* [EXERCISE DESCRIPTION]: Rewrite the records below with "Track" changed to "Follow" everywhere it appears, keeping everything else the same.

* [PROVIDED RECORDS]:

** BEGIN **

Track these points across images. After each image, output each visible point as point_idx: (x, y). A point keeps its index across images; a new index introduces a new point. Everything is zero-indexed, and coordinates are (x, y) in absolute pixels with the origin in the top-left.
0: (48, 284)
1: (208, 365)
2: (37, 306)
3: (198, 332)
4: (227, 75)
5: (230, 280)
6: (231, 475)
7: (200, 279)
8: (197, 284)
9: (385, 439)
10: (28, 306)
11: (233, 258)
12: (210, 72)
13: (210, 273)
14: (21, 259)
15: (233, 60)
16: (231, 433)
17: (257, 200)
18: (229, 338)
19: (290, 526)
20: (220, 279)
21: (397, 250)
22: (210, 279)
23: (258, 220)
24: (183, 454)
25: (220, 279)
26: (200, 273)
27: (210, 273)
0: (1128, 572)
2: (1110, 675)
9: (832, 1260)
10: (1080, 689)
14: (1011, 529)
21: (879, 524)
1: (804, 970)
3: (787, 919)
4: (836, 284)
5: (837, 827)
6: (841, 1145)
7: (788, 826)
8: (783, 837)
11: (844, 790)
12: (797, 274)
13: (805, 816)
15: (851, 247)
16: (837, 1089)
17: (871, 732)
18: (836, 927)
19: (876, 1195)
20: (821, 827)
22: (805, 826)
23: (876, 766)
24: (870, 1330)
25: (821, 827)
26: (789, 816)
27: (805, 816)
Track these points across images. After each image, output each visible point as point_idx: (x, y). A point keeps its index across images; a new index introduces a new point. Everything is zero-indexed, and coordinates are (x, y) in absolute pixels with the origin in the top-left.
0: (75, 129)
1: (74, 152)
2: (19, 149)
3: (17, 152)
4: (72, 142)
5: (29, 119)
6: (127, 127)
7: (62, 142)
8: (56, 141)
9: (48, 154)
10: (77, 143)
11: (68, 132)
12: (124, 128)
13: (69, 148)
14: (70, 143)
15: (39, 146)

** END **

* [WORKED ANSWER]:
Follow these points across images. After each image, output each visible point as point_idx: (x, y). A point keeps its index across images; a new index introduces a new point. Everything is zero-indexed, and coordinates are (x, y) in absolute pixels with the origin in the top-left.
0: (48, 284)
1: (208, 365)
2: (37, 306)
3: (198, 332)
4: (227, 75)
5: (230, 280)
6: (231, 475)
7: (200, 279)
8: (197, 284)
9: (385, 439)
10: (28, 306)
11: (233, 258)
12: (210, 72)
13: (210, 273)
14: (21, 259)
15: (233, 60)
16: (231, 433)
17: (257, 200)
18: (229, 338)
19: (290, 526)
20: (220, 279)
21: (397, 250)
22: (210, 279)
23: (258, 220)
24: (183, 454)
25: (220, 279)
26: (200, 273)
27: (210, 273)
0: (1128, 572)
2: (1110, 675)
9: (832, 1260)
10: (1080, 689)
14: (1011, 529)
21: (879, 524)
1: (804, 970)
3: (787, 919)
4: (836, 284)
5: (837, 827)
6: (841, 1145)
7: (788, 826)
8: (783, 837)
11: (844, 790)
12: (797, 274)
13: (805, 816)
15: (851, 247)
16: (837, 1089)
17: (871, 732)
18: (836, 927)
19: (876, 1195)
20: (821, 827)
22: (805, 826)
23: (876, 766)
24: (870, 1330)
25: (821, 827)
26: (789, 816)
27: (805, 816)
Follow these points across images. After each image, output each visible point as point_idx: (x, y). A point keeps its index across images; a new index introduces a new point. Everything is zero-indexed, and coordinates are (x, y) in absolute pixels with the origin in the top-left.
0: (75, 129)
1: (74, 152)
2: (19, 149)
3: (17, 152)
4: (72, 142)
5: (29, 119)
6: (127, 127)
7: (62, 142)
8: (56, 141)
9: (48, 154)
10: (77, 143)
11: (68, 132)
12: (124, 128)
13: (69, 148)
14: (70, 143)
15: (39, 146)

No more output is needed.